• WHAT THE TASK ASKS:
Your answer should be the lines from the one with "IC5: PIC12F1840 -> PIC12F629" to the end of the data below, both included, exact and free of pictures.

SUPPLIED RECORDS Start Marker

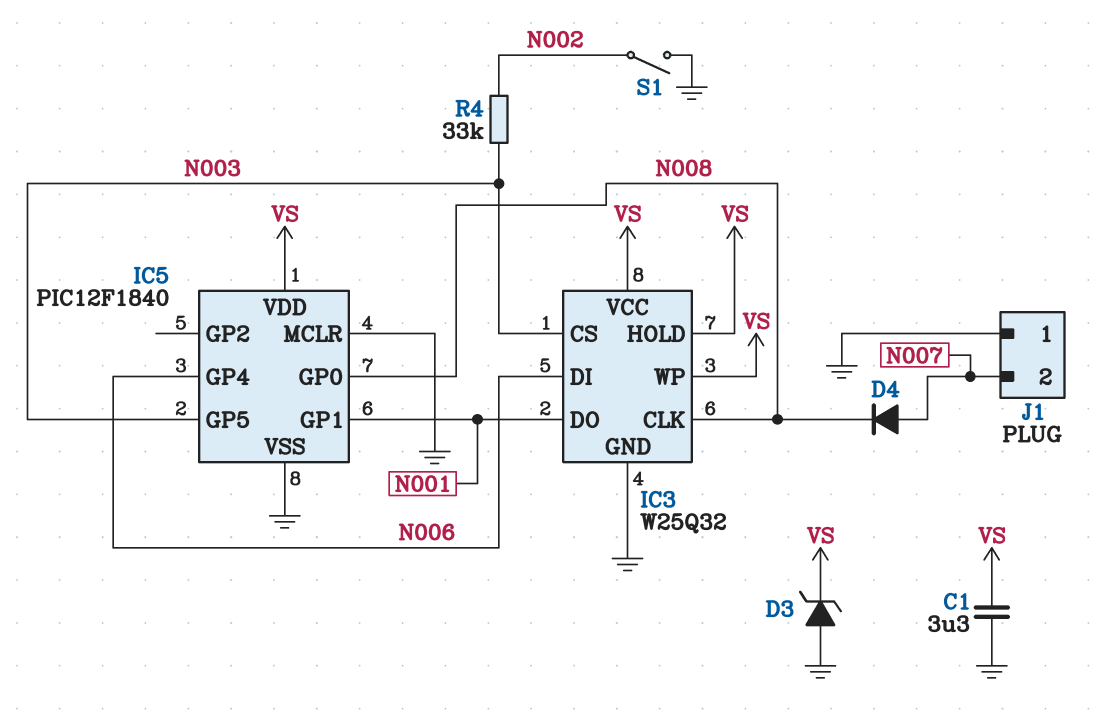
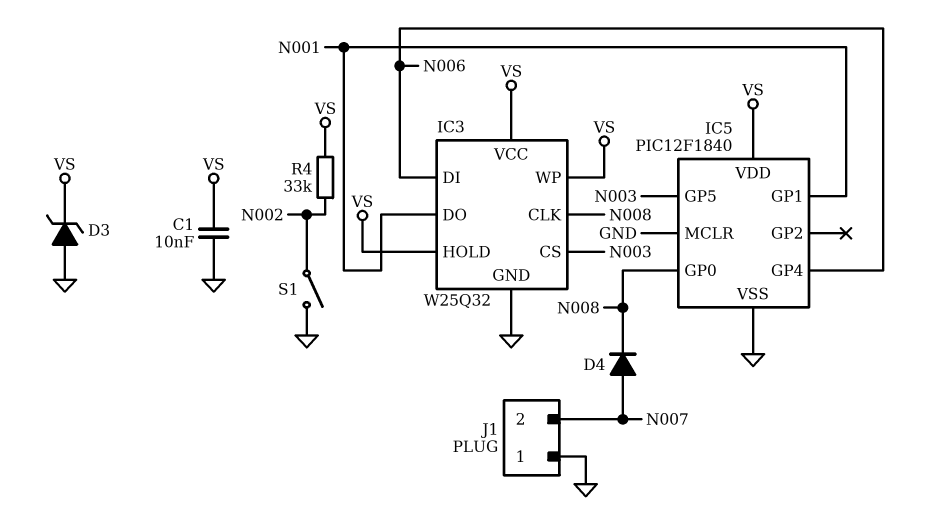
C1: 3.3uF (GND, VS) -> 10nF (GND, VS)
R4: 33k (N002, N003) -> 33k (N002, VS)

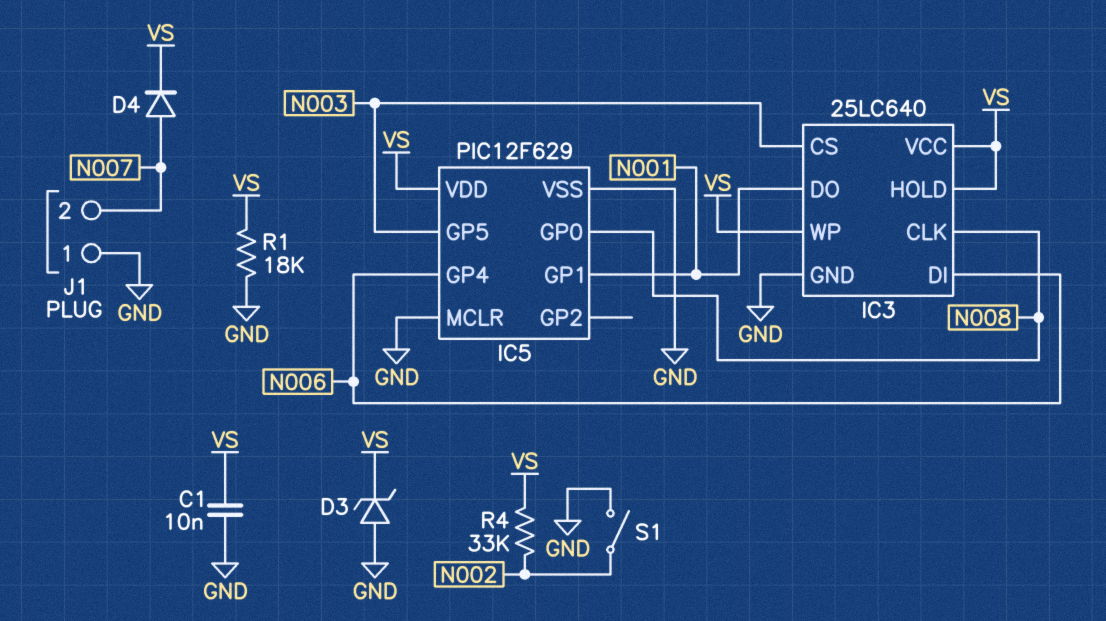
D4: diode (A N007, K N008) -> diode (A N007, K VS)
IC3: W25Q32 -> 25LC640
IC5: PIC12F1840 -> PIC12F629
R1: none -> 18k (GND, VS)

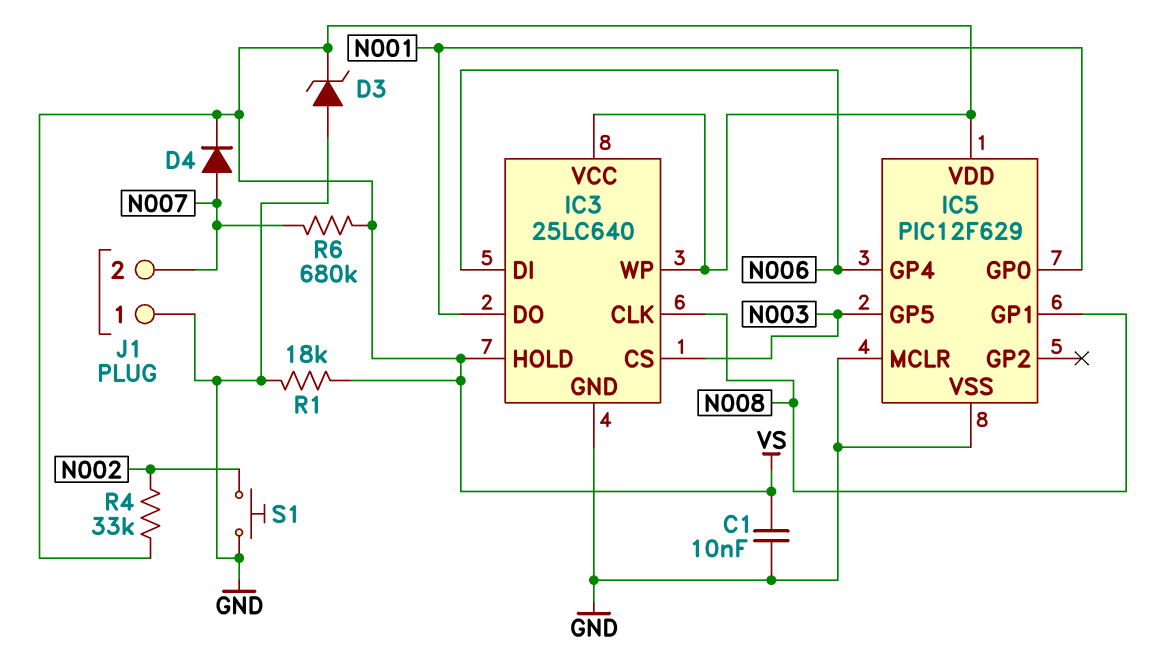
IC5 pin GP0: N008 -> N001
IC5 pin GP1: N001 -> N008
R6: none -> 680k (N007, VS)
S1: switch (GND, N002) -> button (GND, N002)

SUPPLIED RECORDS End Marker

• SOLUTION BELOW:
IC5: PIC12F1840 -> PIC12F629
R1: none -> 18k (GND, VS)

IC5 pin GP0: N008 -> N001
IC5 pin GP1: N001 -> N008
R6: none -> 680k (N007, VS)
S1: switch (GND, N002) -> button (GND, N002)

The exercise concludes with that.